Retype every record exactly. Leave the pictures out.
Available records below:
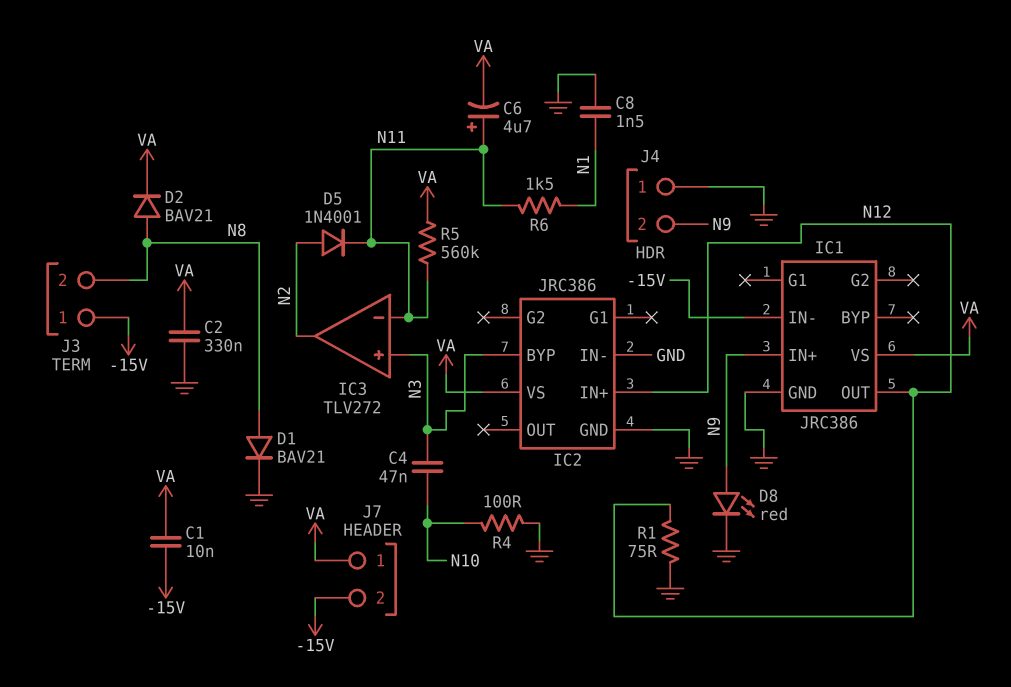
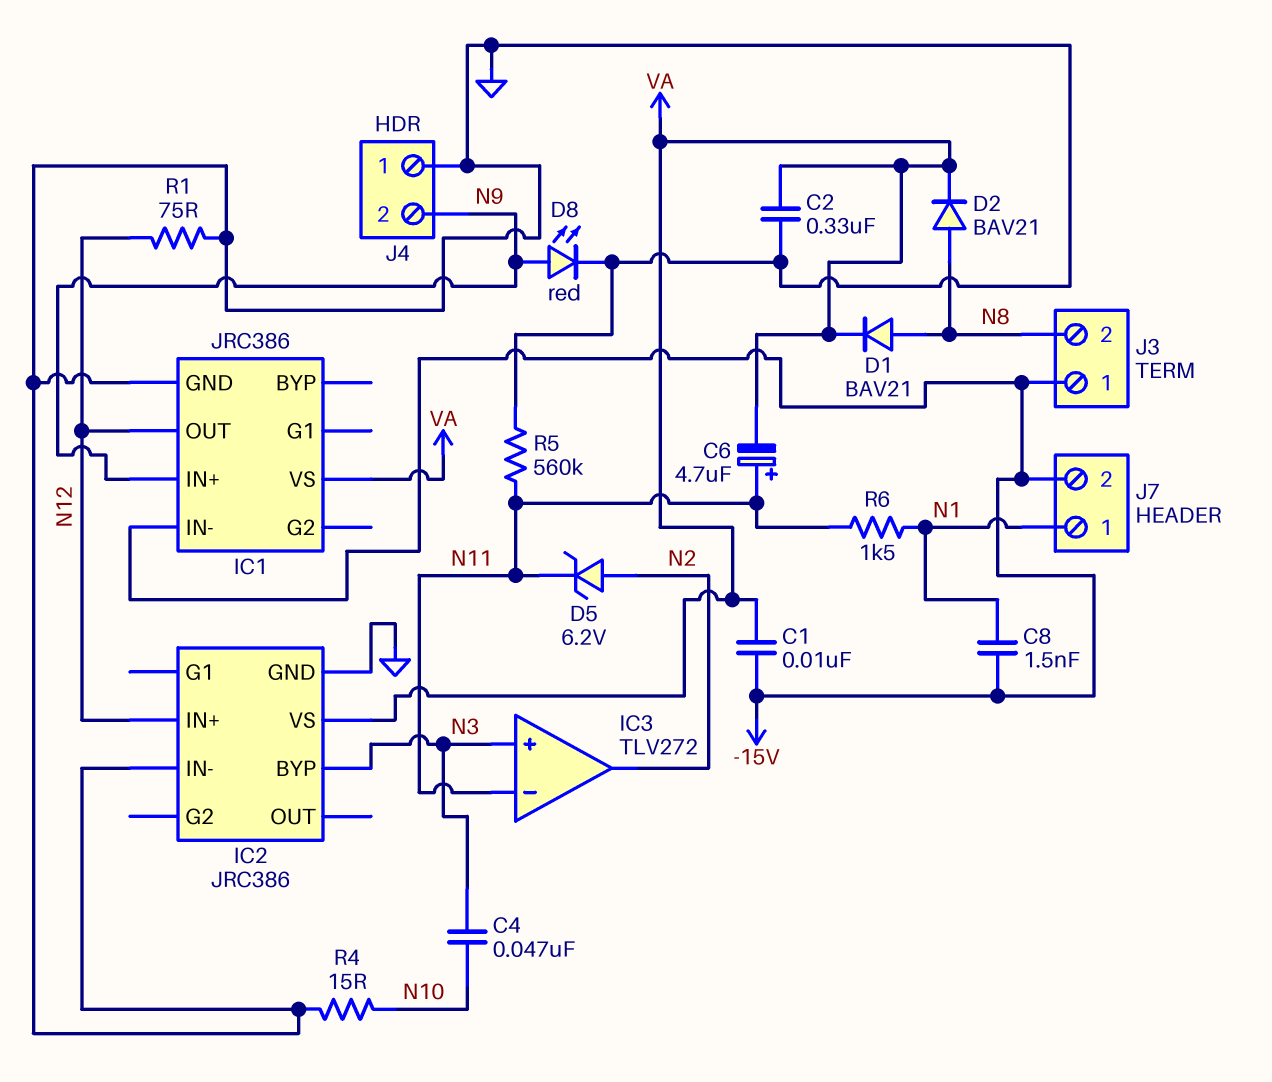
C8: 1.5nF (GND, N1) -> 1.5nF (-15V, N1)
D1: diode BAV21 (A N8, K GND) -> diode BAV21 (A N8, K VA)
D5: diode 1N4001 (A N2, K N11) -> zener 6.2V (A N2, K N11)
J7 pin 1: VA -> N1
R4: 100 (GND, N10) -> 15 (GND, N10)
R5: 560k (N11, VA) -> 560k (GND, N11)

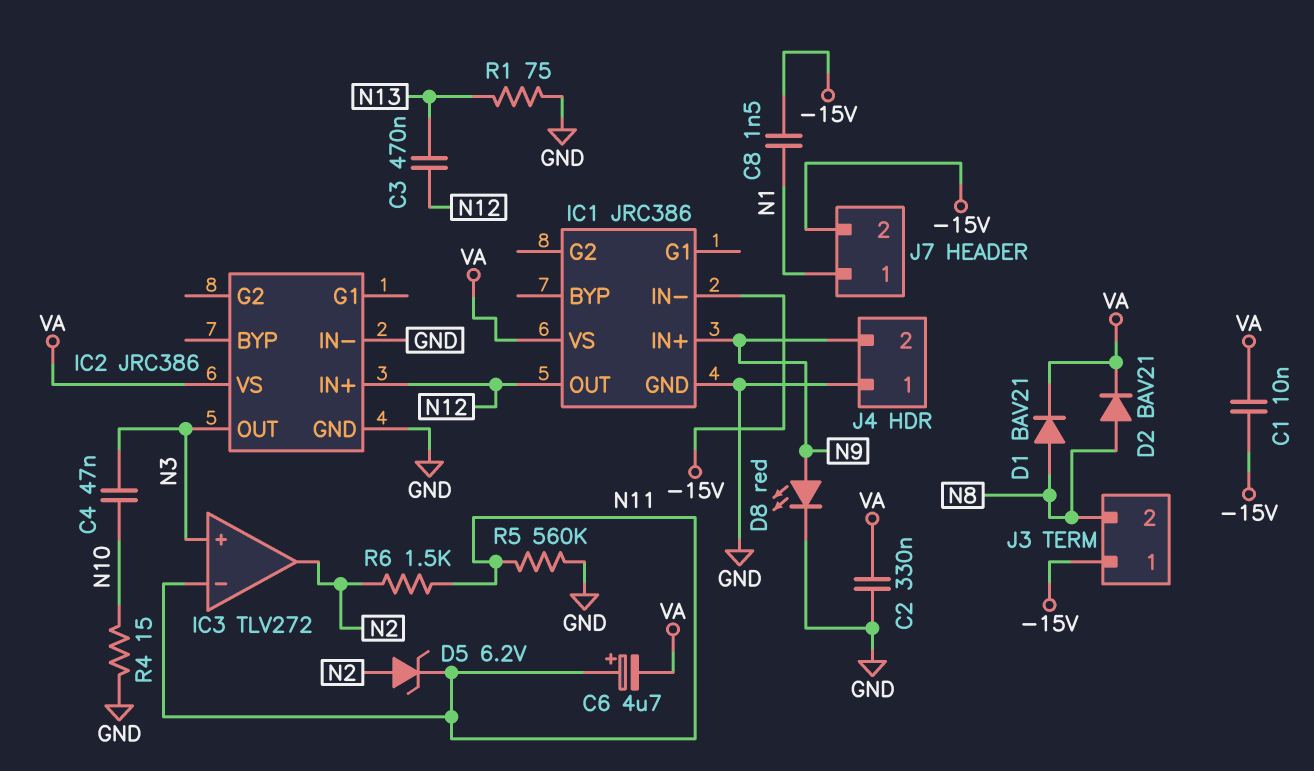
C3: none -> 470nF (N12, N13)
IC2 pin BYP: N3 -> none
IC2 pin OUT: none -> N3
R1: 75 (GND, N12) -> 75 (GND, N13)
R6: 1.5k (N1, N11) -> 1.5k (N2, N11)

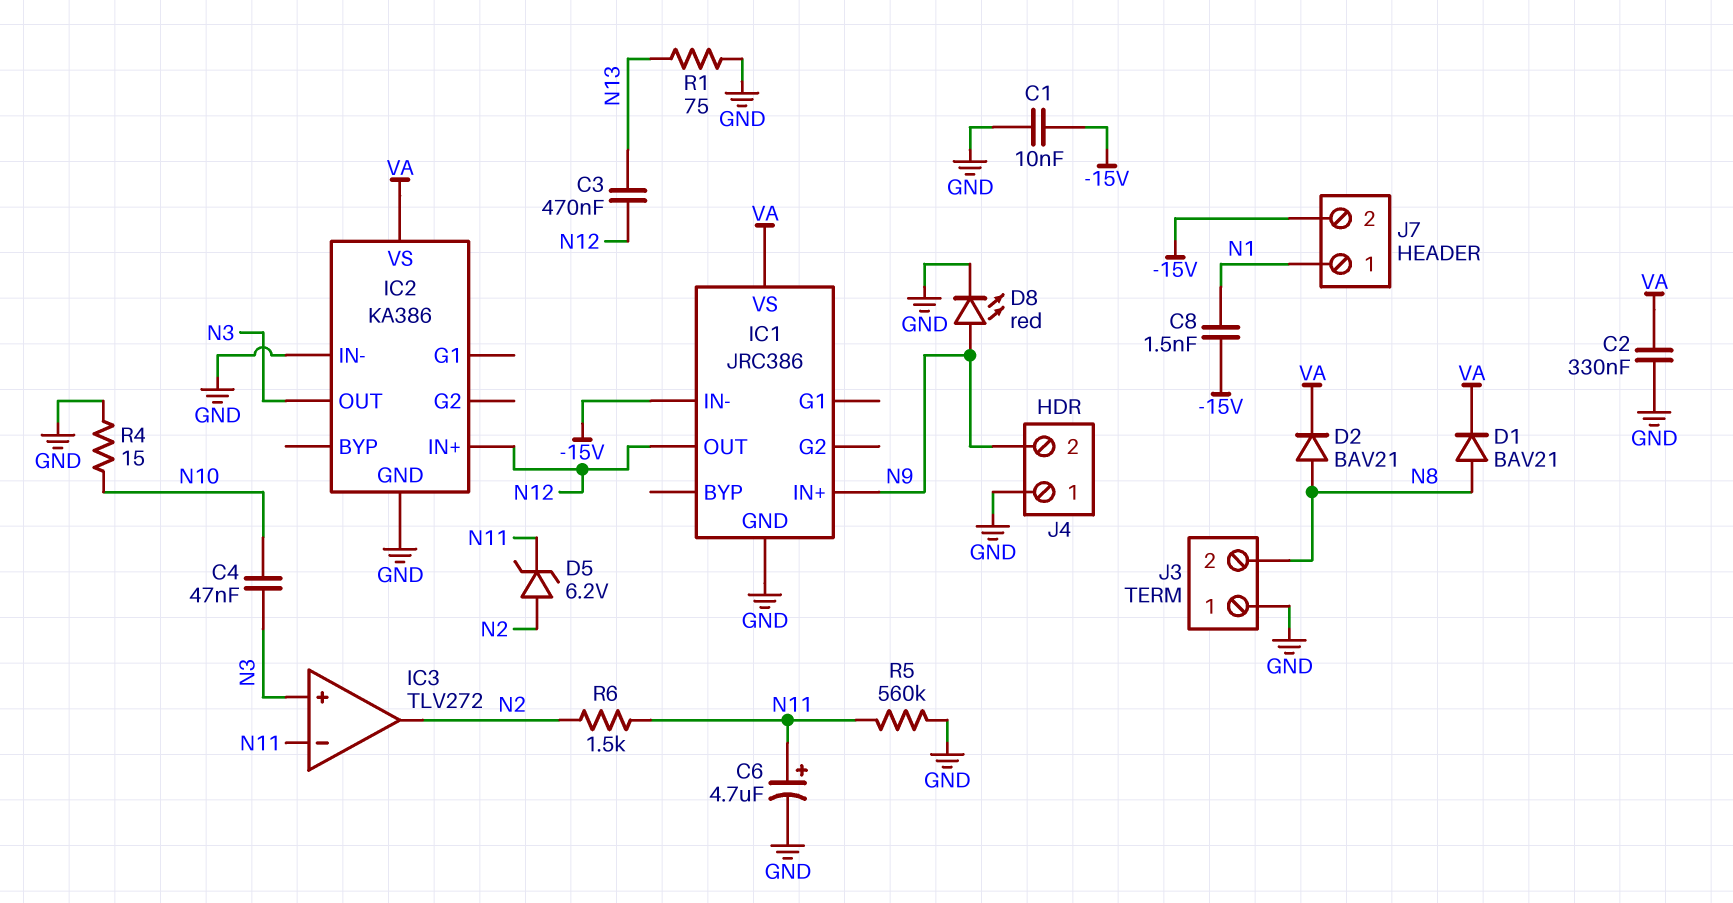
C1: 10nF (-15V, VA) -> 10nF (-15V, GND)
C6: 4.7uF (plus N11, minus VA) -> 4.7uF (plus N11, minus GND)
IC2: JRC386 -> KA386
J3 pin 1: -15V -> GND

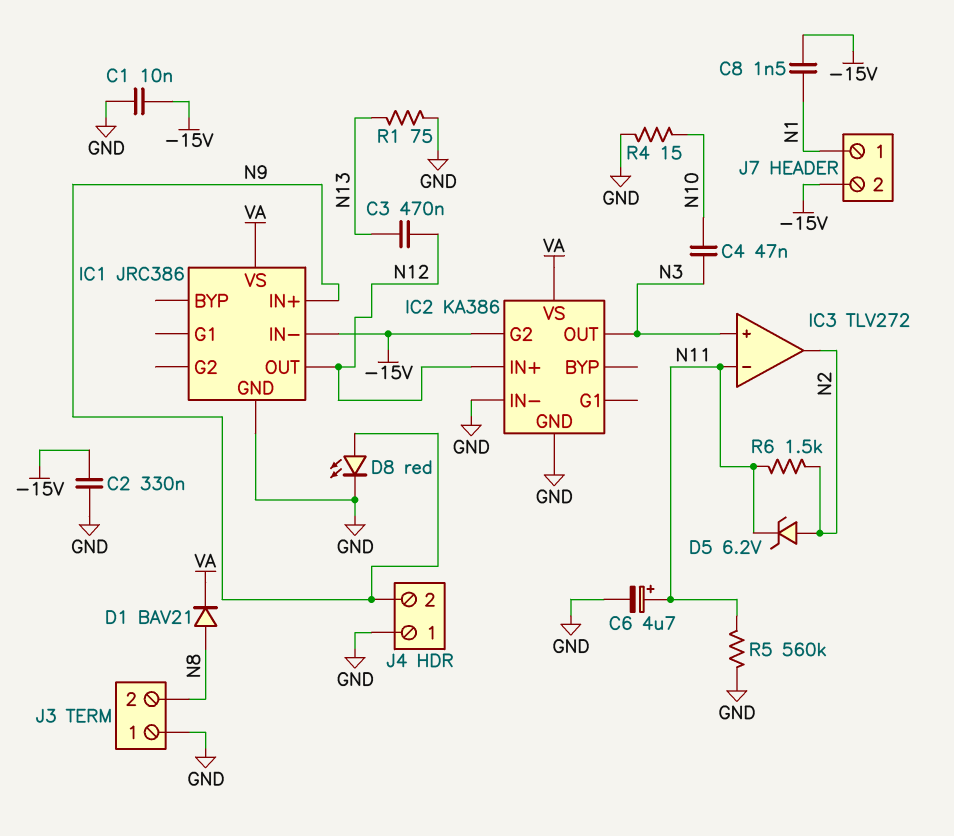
C2: 330nF (GND, VA) -> 330nF (-15V, GND)
D2: diode BAV21 (A N8, K VA) -> none
IC2 pin G2: none -> -15V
End of Available records.
**Solution to this exercise:**
C8: 1.5nF (GND, N1) -> 1.5nF (-15V, N1)
D1: diode BAV21 (A N8, K GND) -> diode BAV21 (A N8, K VA)
D5: diode 1N4001 (A N2, K N11) -> zener 6.2V (A N2, K N11)
J7 pin 1: VA -> N1
R4: 100 (GND, N10) -> 15 (GND, N10)
R5: 560k (N11, VA) -> 560k (GND, N11)

C3: none -> 470nF (N12, N13)
IC2 pin BYP: N3 -> none
IC2 pin OUT: none -> N3
R1: 75 (GND, N12) -> 75 (GND, N13)
R6: 1.5k (N1, N11) -> 1.5k (N2, N11)

C1: 10nF (-15V, VA) -> 10nF (-15V, GND)
C6: 4.7uF (plus N11, minus VA) -> 4.7uF (plus N11, minus GND)
IC2: JRC386 -> KA386
J3 pin 1: -15V -> GND

C2: 330nF (GND, VA) -> 330nF (-15V, GND)
D2: diode BAV21 (A N8, K VA) -> none
IC2 pin G2: none -> -15V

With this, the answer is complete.